● **Instruction**: Set down all of the data that follows, keeping every character.

● **Extracted data entries**:
● ● ● ●

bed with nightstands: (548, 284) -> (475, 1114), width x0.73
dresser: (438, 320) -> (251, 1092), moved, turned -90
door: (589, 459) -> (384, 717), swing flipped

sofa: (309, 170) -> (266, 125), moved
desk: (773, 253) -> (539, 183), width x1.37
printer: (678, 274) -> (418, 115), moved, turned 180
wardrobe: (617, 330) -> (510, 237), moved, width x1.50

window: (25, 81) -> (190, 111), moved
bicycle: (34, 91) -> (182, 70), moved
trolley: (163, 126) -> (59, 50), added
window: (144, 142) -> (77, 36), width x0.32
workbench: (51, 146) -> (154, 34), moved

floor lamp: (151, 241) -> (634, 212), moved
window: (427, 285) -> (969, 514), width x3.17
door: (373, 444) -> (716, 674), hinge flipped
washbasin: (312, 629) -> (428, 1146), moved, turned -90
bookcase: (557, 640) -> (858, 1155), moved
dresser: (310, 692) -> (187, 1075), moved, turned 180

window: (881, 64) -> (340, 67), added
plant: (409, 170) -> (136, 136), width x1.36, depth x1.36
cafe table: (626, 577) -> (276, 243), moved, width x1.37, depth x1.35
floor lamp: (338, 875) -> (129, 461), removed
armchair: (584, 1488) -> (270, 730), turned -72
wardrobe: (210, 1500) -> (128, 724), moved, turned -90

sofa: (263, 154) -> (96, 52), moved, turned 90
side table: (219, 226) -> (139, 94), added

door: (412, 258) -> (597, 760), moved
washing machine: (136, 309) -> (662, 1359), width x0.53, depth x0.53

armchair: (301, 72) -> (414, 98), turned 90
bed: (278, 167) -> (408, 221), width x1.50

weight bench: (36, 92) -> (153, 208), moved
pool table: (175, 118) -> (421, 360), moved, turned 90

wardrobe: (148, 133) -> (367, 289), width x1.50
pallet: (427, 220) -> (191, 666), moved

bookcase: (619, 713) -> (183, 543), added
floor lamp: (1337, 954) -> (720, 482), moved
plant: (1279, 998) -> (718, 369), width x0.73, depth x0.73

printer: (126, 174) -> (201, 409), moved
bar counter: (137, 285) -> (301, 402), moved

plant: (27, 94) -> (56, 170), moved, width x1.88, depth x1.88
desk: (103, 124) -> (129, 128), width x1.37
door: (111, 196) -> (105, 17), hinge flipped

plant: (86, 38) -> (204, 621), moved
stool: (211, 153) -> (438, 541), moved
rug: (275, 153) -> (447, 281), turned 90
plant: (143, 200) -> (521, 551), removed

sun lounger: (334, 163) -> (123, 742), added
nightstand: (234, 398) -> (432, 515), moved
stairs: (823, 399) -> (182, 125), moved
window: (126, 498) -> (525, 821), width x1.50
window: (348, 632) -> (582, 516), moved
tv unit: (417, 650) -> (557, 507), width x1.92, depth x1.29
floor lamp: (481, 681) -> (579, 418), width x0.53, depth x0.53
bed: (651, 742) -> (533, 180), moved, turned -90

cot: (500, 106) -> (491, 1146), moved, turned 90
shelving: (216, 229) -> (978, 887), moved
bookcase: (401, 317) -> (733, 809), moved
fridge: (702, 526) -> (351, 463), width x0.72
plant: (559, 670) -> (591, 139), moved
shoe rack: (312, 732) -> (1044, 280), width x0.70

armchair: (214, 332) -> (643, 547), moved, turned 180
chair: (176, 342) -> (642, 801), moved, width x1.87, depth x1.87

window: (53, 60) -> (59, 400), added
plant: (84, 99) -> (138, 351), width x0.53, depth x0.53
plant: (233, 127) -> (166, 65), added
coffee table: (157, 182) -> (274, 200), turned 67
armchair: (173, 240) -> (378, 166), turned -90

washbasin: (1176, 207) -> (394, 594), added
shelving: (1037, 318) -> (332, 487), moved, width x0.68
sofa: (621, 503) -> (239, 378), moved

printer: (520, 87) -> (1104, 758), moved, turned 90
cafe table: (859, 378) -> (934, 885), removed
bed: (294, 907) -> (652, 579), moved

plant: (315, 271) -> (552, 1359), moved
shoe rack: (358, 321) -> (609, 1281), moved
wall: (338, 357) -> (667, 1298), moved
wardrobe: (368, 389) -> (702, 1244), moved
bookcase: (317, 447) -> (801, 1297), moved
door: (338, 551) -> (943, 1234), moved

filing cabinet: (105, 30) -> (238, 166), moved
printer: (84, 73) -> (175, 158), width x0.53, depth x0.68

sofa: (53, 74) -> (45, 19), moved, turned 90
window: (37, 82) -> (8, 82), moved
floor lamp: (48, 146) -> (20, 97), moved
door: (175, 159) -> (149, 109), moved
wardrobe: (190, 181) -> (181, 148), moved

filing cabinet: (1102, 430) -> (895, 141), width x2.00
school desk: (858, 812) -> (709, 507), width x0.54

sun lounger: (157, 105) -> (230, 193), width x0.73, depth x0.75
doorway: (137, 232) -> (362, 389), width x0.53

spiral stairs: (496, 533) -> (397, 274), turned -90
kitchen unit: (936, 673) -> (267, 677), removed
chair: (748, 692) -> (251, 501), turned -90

● ● ● ●

● **Solution below**:
bed with nightstands: (548, 284) -> (475, 1114), width x0.73
dresser: (438, 320) -> (251, 1092), moved, turned -90
door: (589, 459) -> (384, 717), swing flipped

sofa: (309, 170) -> (266, 125), moved
desk: (773, 253) -> (539, 183), width x1.37
printer: (678, 274) -> (418, 115), moved, turned 180
wardrobe: (617, 330) -> (510, 237), moved, width x1.50

window: (25, 81) -> (190, 111), moved
bicycle: (34, 91) -> (182, 70), moved
trolley: (163, 126) -> (59, 50), added
window: (144, 142) -> (77, 36), width x0.32
workbench: (51, 146) -> (154, 34), moved

floor lamp: (151, 241) -> (634, 212), moved
window: (427, 285) -> (969, 514), width x3.17
door: (373, 444) -> (716, 674), hinge flipped
washbasin: (312, 629) -> (428, 1146), moved, turned -90
bookcase: (557, 640) -> (858, 1155), moved
dresser: (310, 692) -> (187, 1075), moved, turned 180

window: (881, 64) -> (340, 67), added
plant: (409, 170) -> (136, 136), width x1.36, depth x1.36
cafe table: (626, 577) -> (276, 243), moved, width x1.37, depth x1.35
floor lamp: (338, 875) -> (129, 461), removed
armchair: (584, 1488) -> (270, 730), turned -72
wardrobe: (210, 1500) -> (128, 724), moved, turned -90

sofa: (263, 154) -> (96, 52), moved, turned 90
side table: (219, 226) -> (139, 94), added

door: (412, 258) -> (597, 760), moved
washing machine: (136, 309) -> (662, 1359), width x0.53, depth x0.53

armchair: (301, 72) -> (414, 98), turned 90
bed: (278, 167) -> (408, 221), width x1.50

weight bench: (36, 92) -> (153, 208), moved
pool table: (175, 118) -> (421, 360), moved, turned 90

wardrobe: (148, 133) -> (367, 289), width x1.50
pallet: (427, 220) -> (191, 666), moved

bookcase: (619, 713) -> (183, 543), added
floor lamp: (1337, 954) -> (720, 482), moved
plant: (1279, 998) -> (718, 369), width x0.73, depth x0.73

printer: (126, 174) -> (201, 409), moved
bar counter: (137, 285) -> (301, 402), moved

plant: (27, 94) -> (56, 170), moved, width x1.88, depth x1.88
desk: (103, 124) -> (129, 128), width x1.37
door: (111, 196) -> (105, 17), hinge flipped

plant: (86, 38) -> (204, 621), moved
stool: (211, 153) -> (438, 541), moved
rug: (275, 153) -> (447, 281), turned 90
plant: (143, 200) -> (521, 551), removed

sun lounger: (334, 163) -> (123, 742), added
nightstand: (234, 398) -> (432, 515), moved
stairs: (823, 399) -> (182, 125), moved
window: (126, 498) -> (525, 821), width x1.50
window: (348, 632) -> (582, 516), moved
tv unit: (417, 650) -> (557, 507), width x1.92, depth x1.29
floor lamp: (481, 681) -> (579, 418), width x0.53, depth x0.53
bed: (651, 742) -> (533, 180), moved, turned -90

cot: (500, 106) -> (491, 1146), moved, turned 90
shelving: (216, 229) -> (978, 887), moved
bookcase: (401, 317) -> (733, 809), moved
fridge: (702, 526) -> (351, 463), width x0.72
plant: (559, 670) -> (591, 139), moved
shoe rack: (312, 732) -> (1044, 280), width x0.70

armchair: (214, 332) -> (643, 547), moved, turned 180
chair: (176, 342) -> (642, 801), moved, width x1.87, depth x1.87

window: (53, 60) -> (59, 400), added
plant: (84, 99) -> (138, 351), width x0.53, depth x0.53
plant: (233, 127) -> (166, 65), added
coffee table: (157, 182) -> (274, 200), turned 67
armchair: (173, 240) -> (378, 166), turned -90

washbasin: (1176, 207) -> (394, 594), added
shelving: (1037, 318) -> (332, 487), moved, width x0.68
sofa: (621, 503) -> (239, 378), moved

printer: (520, 87) -> (1104, 758), moved, turned 90
cafe table: (859, 378) -> (934, 885), removed
bed: (294, 907) -> (652, 579), moved

plant: (315, 271) -> (552, 1359), moved
shoe rack: (358, 321) -> (609, 1281), moved
wall: (338, 357) -> (667, 1298), moved
wardrobe: (368, 389) -> (702, 1244), moved
bookcase: (317, 447) -> (801, 1297), moved
door: (338, 551) -> (943, 1234), moved

filing cabinet: (105, 30) -> (238, 166), moved
printer: (84, 73) -> (175, 158), width x0.53, depth x0.68

sofa: (53, 74) -> (45, 19), moved, turned 90
window: (37, 82) -> (8, 82), moved
floor lamp: (48, 146) -> (20, 97), moved
door: (175, 159) -> (149, 109), moved
wardrobe: (190, 181) -> (181, 148), moved

filing cabinet: (1102, 430) -> (895, 141), width x2.00
school desk: (858, 812) -> (709, 507), width x0.54

sun lounger: (157, 105) -> (230, 193), width x0.73, depth x0.75
doorway: (137, 232) -> (362, 389), width x0.53

spiral stairs: (496, 533) -> (397, 274), turned -90
kitchen unit: (936, 673) -> (267, 677), removed
chair: (748, 692) -> (251, 501), turned -90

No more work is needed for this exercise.